Work order
The entries below contain a line with "green calculator [589,426,682,477]" and a line with "none -> green clock [416,88,456,175]". Retype exactly everything from the first down to the second, both included, and nothing else.

Given data
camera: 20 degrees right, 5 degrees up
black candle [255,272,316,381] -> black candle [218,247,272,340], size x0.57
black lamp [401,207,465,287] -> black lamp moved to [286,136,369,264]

==

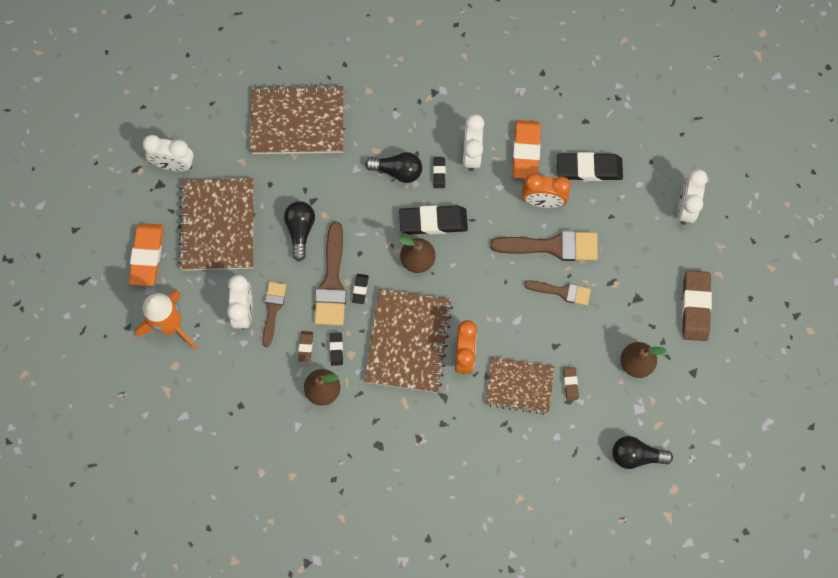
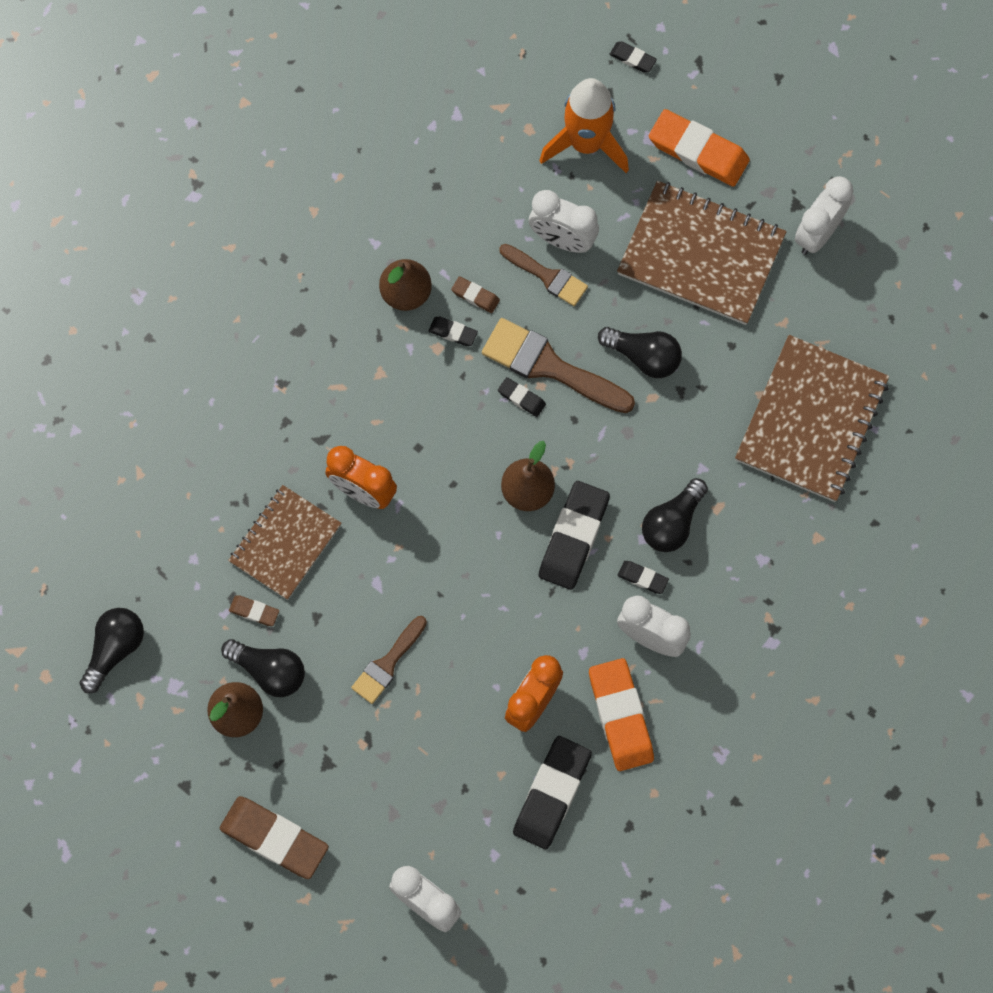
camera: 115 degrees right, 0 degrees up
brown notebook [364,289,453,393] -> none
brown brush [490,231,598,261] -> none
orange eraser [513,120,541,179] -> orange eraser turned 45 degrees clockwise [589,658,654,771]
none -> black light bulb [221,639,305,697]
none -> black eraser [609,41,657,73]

--

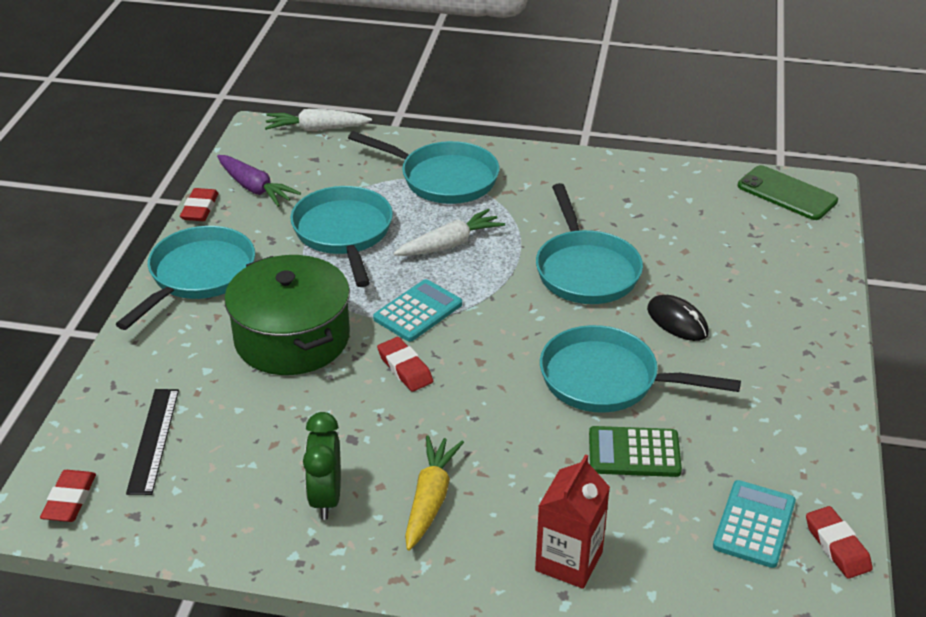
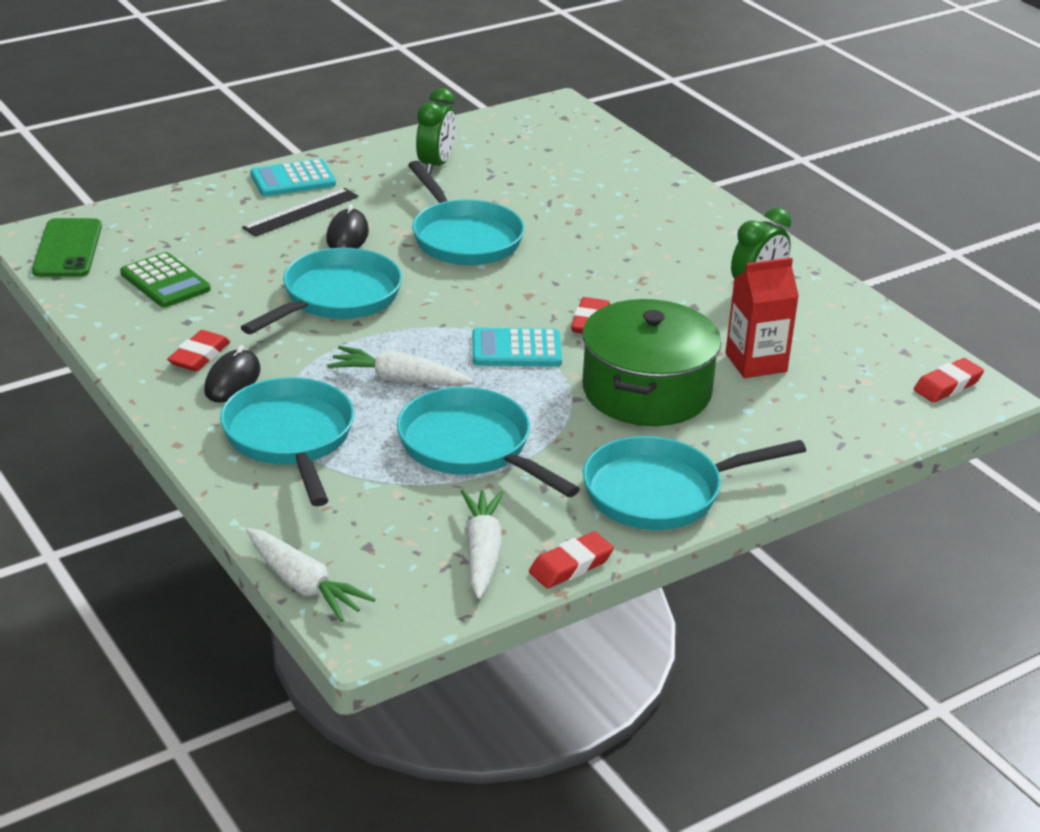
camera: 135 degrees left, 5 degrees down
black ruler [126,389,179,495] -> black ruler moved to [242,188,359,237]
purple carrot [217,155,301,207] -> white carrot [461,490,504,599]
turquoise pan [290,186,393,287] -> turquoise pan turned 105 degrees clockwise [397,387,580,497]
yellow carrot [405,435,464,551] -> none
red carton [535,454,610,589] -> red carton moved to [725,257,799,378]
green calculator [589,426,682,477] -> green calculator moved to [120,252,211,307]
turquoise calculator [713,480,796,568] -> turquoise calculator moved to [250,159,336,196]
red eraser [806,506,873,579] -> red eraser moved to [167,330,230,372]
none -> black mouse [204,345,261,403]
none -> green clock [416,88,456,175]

Problem solution
green calculator [589,426,682,477] -> green calculator moved to [120,252,211,307]
turquoise calculator [713,480,796,568] -> turquoise calculator moved to [250,159,336,196]
red eraser [806,506,873,579] -> red eraser moved to [167,330,230,372]
none -> black mouse [204,345,261,403]
none -> green clock [416,88,456,175]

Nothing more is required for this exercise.